** Data for this task follows **

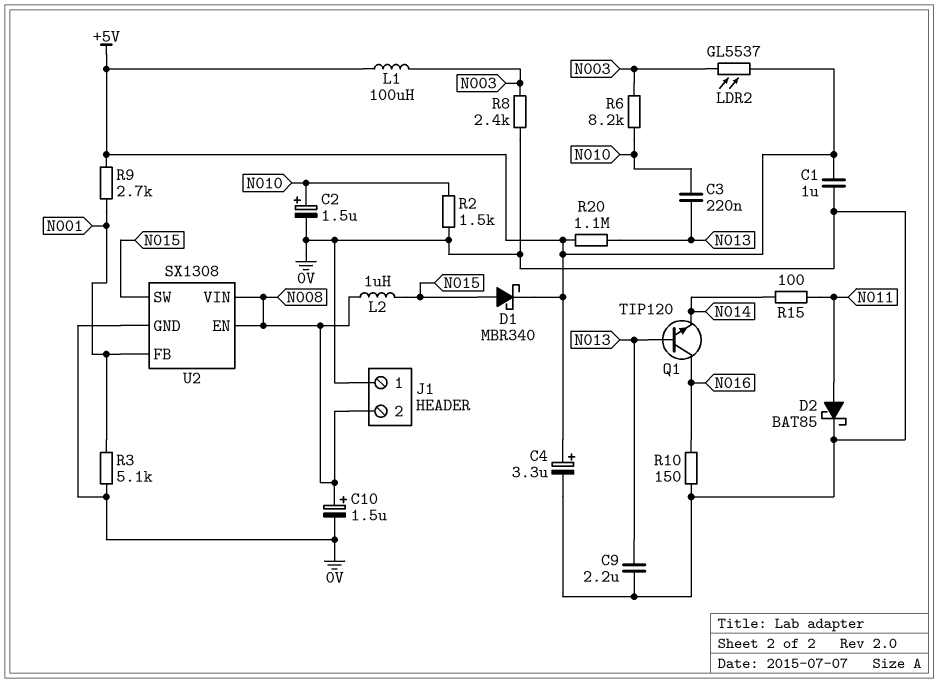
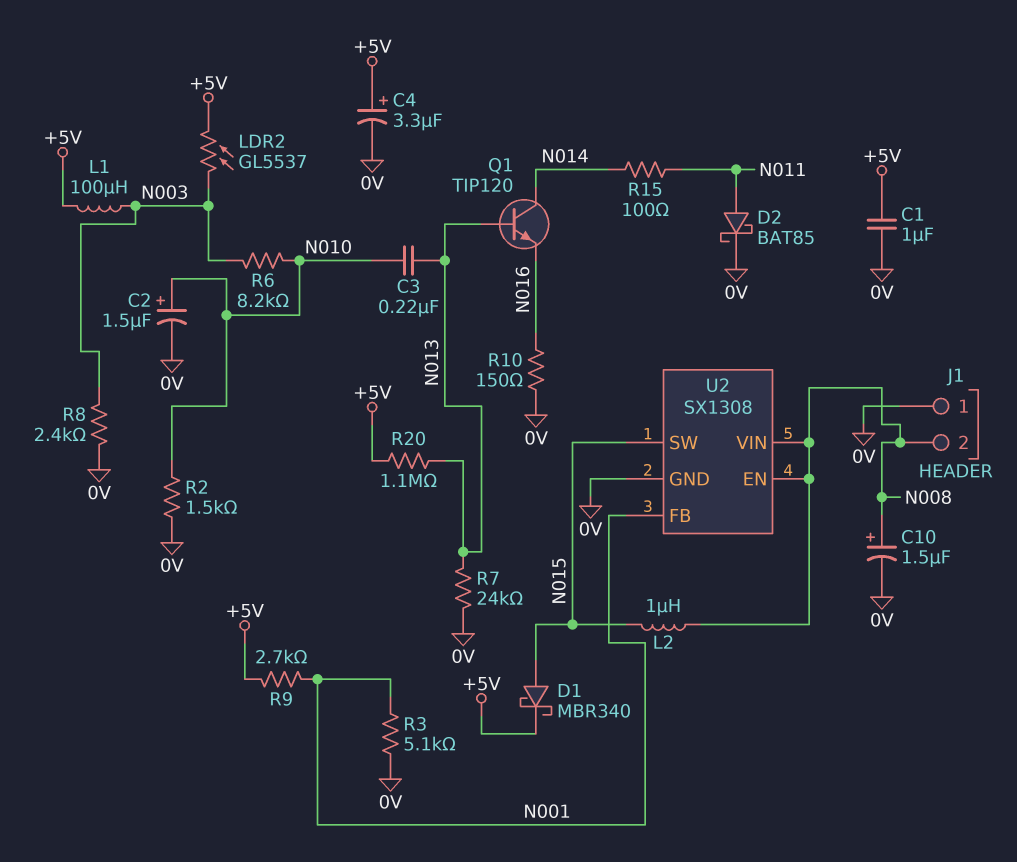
C9: 2.2uF (0V, N013) -> none
Q1: NPN TIP120 (B N013, C N016, E N014) -> NPN TIP120 (B N013, C N014, E N016)
R7: none -> 24k (0V, N013)

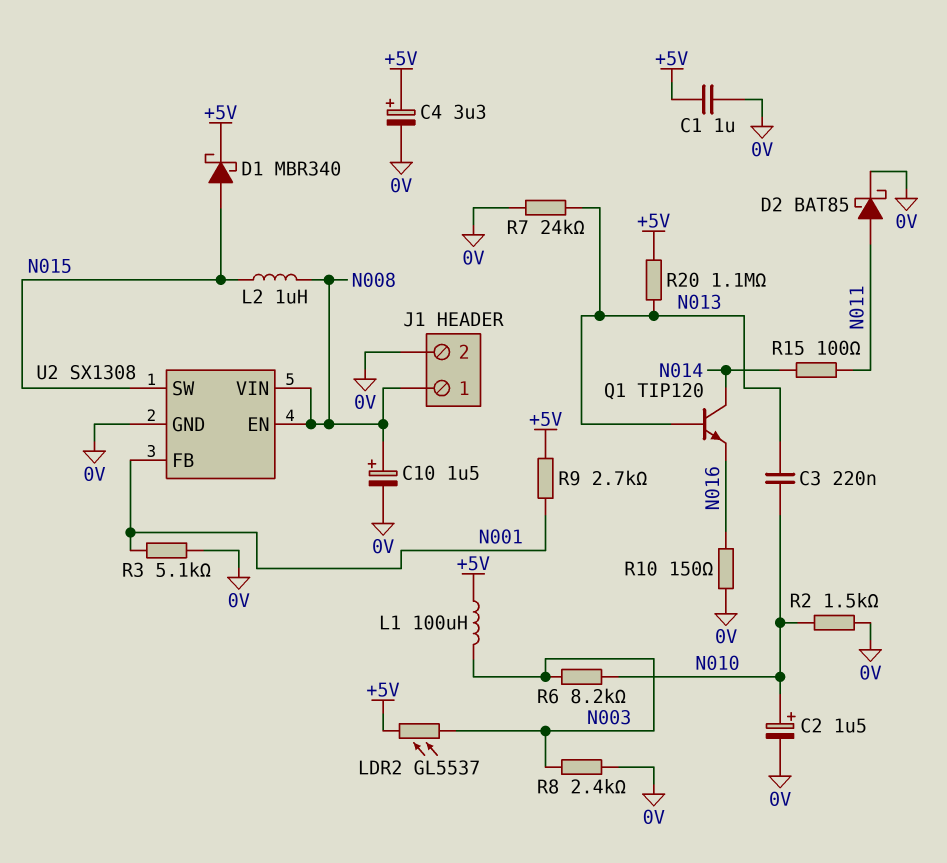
J1 pin 1: 0V -> N008
J1 pin 2: N008 -> 0V

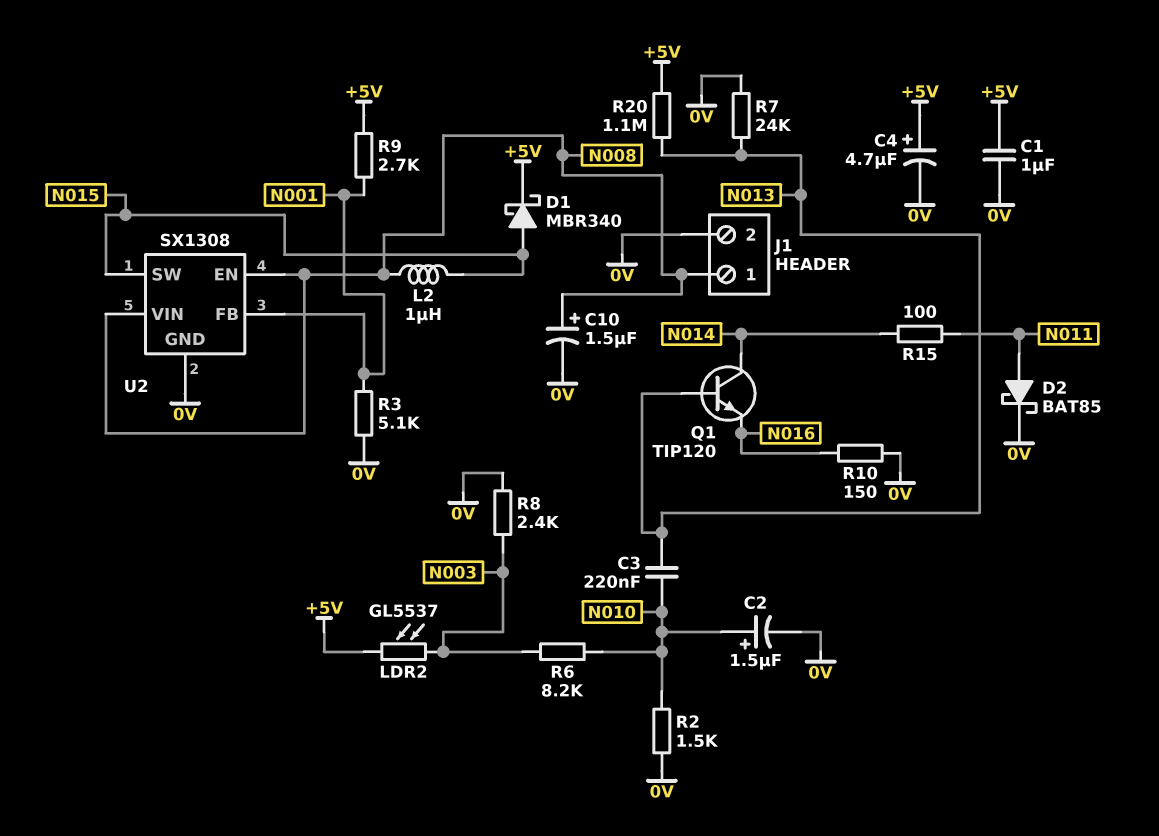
C4: 3.3uF (plus +5V, minus 0V) -> 4.7uF (plus +5V, minus 0V)
L1: 100uH (+5V, N003) -> none

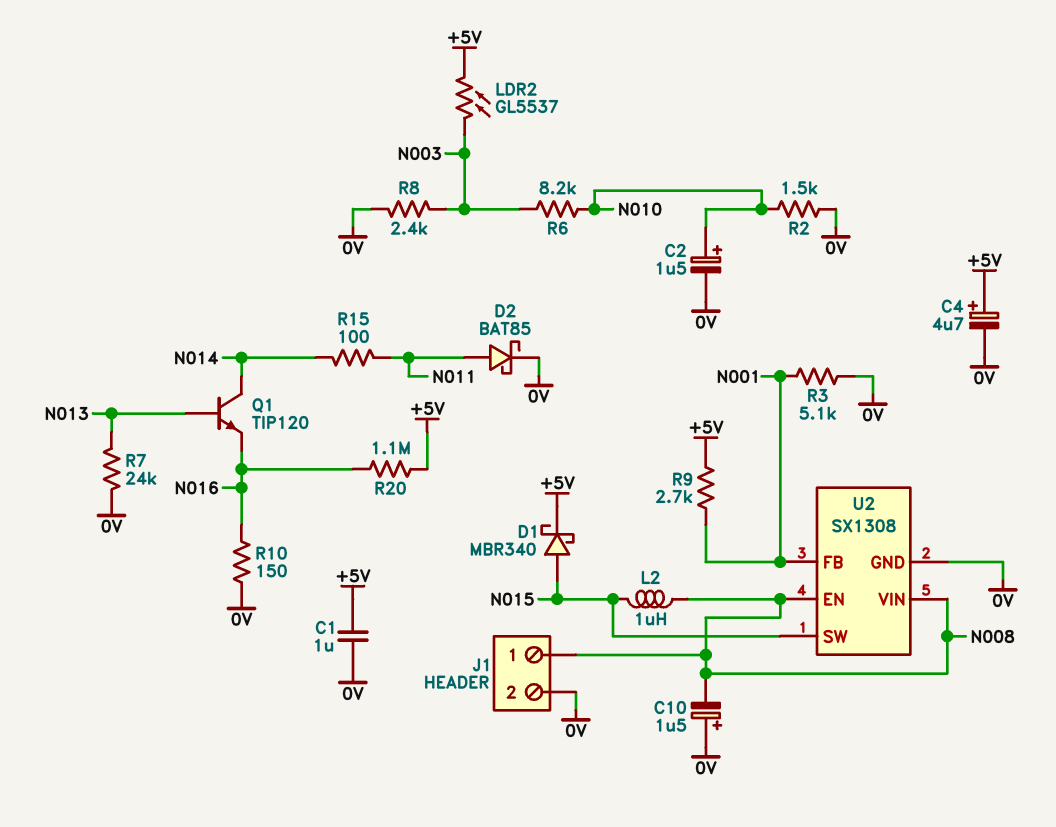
C3: 220nF (N010, N013) -> none
C10: 1.5uF (plus N008, minus 0V) -> 1.5uF (plus 0V, minus N008)
R20: 1.1M (+5V, N013) -> 1.1M (+5V, N016)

** End of Data for this task **

From the first line to the last, output the data exactly; skip any pictures.

* Final answer:
C9: 2.2uF (0V, N013) -> none
Q1: NPN TIP120 (B N013, C N016, E N014) -> NPN TIP120 (B N013, C N014, E N016)
R7: none -> 24k (0V, N013)

J1 pin 1: 0V -> N008
J1 pin 2: N008 -> 0V

C4: 3.3uF (plus +5V, minus 0V) -> 4.7uF (plus +5V, minus 0V)
L1: 100uH (+5V, N003) -> none

C3: 220nF (N010, N013) -> none
C10: 1.5uF (plus N008, minus 0V) -> 1.5uF (plus 0V, minus N008)
R20: 1.1M (+5V, N013) -> 1.1M (+5V, N016)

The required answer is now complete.